■ Work request: I'd like every line from the material below that has "shape" in it.

■ Material provided:
[Start of Attachment]

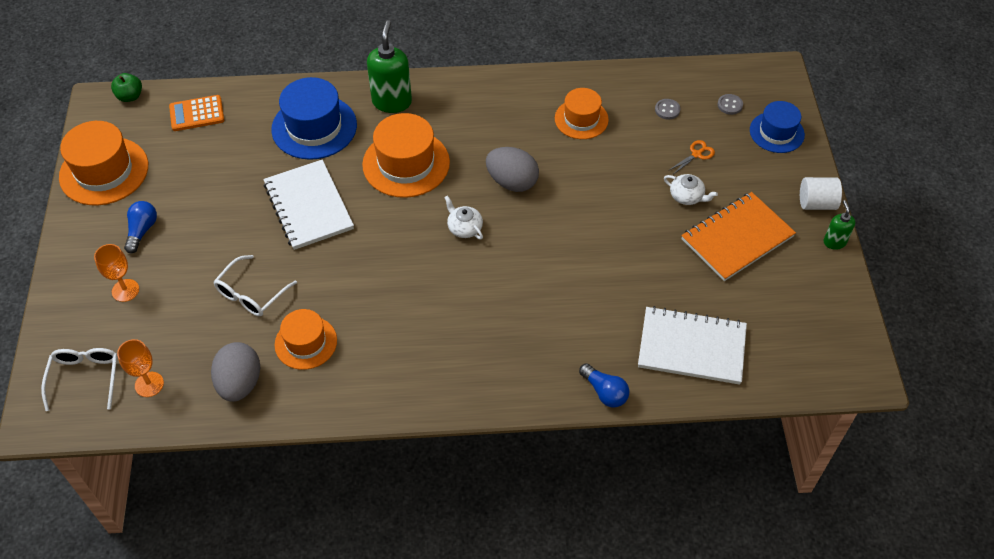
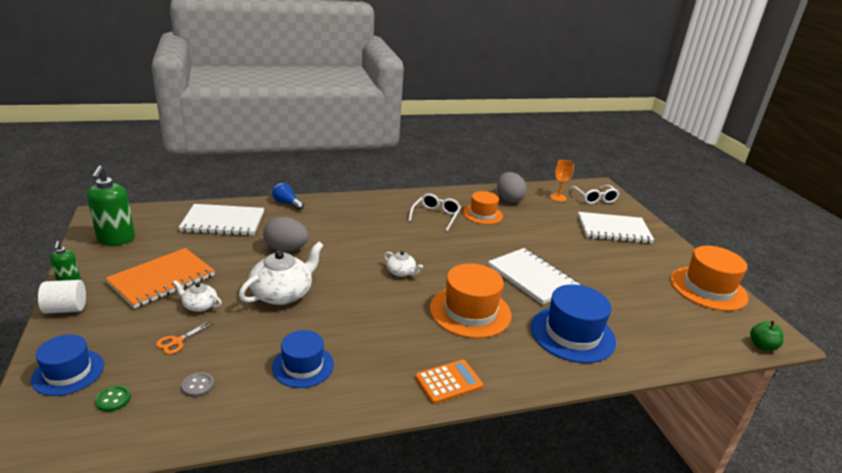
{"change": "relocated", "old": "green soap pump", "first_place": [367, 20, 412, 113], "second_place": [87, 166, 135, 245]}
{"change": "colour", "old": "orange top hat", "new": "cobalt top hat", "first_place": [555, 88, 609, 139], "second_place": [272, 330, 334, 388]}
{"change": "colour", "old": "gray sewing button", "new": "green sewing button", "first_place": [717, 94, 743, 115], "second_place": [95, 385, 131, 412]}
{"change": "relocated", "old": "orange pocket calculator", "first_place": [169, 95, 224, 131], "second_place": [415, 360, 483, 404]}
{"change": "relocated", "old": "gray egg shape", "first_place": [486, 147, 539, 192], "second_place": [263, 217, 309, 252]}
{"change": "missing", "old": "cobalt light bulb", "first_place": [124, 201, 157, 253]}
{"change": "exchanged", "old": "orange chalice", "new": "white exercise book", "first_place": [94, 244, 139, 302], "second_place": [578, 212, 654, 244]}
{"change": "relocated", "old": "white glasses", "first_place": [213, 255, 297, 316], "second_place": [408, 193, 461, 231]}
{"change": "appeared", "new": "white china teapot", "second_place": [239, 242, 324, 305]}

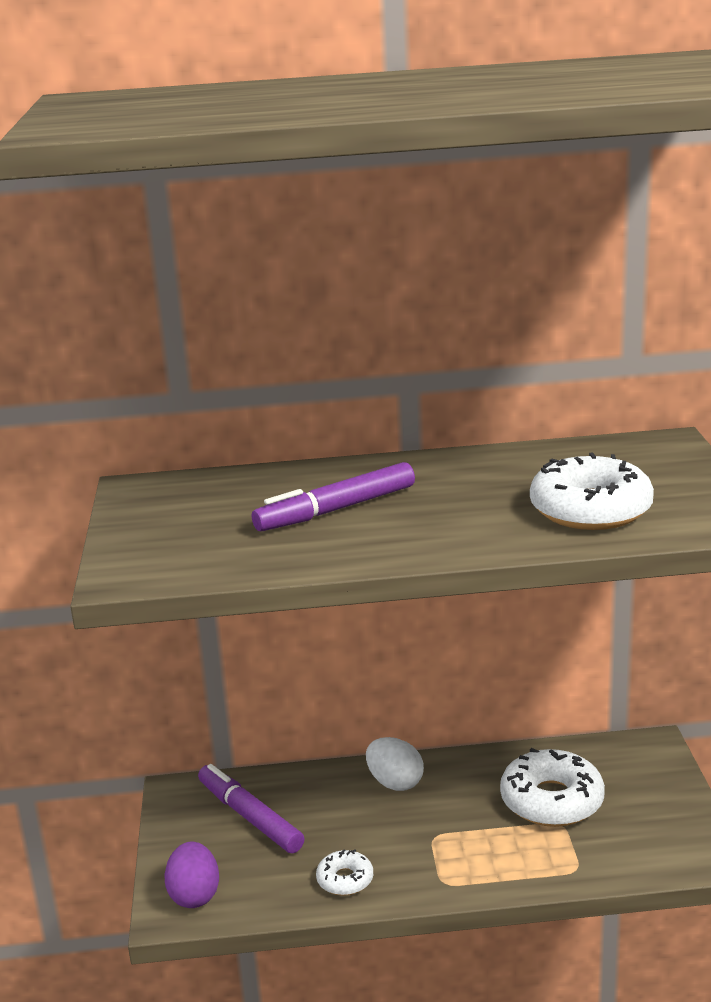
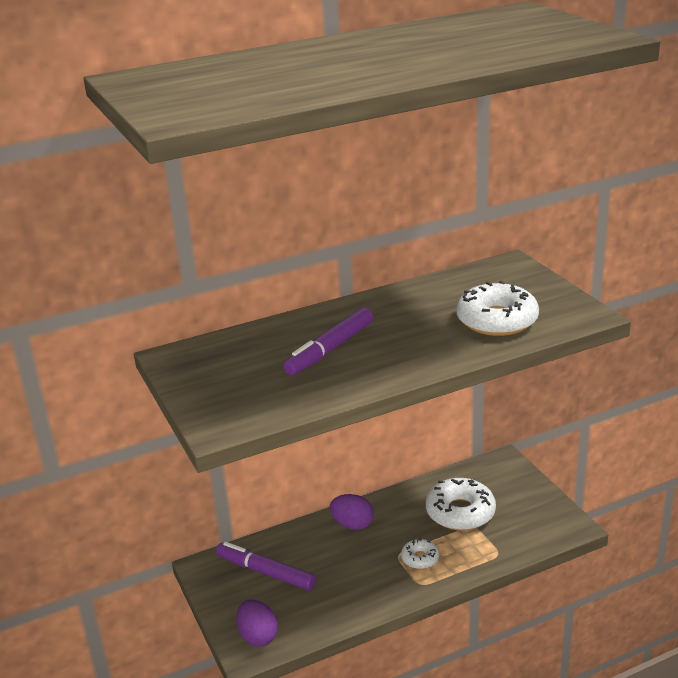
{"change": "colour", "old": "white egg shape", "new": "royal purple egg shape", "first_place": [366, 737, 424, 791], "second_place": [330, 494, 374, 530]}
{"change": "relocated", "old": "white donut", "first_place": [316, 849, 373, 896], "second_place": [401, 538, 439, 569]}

[End of Attachment]

■ Answer to this exercise:
{"change": "relocated", "old": "gray egg shape", "first_place": [486, 147, 539, 192], "second_place": [263, 217, 309, 252]}
{"change": "colour", "old": "white egg shape", "new": "royal purple egg shape", "first_place": [366, 737, 424, 791], "second_place": [330, 494, 374, 530]}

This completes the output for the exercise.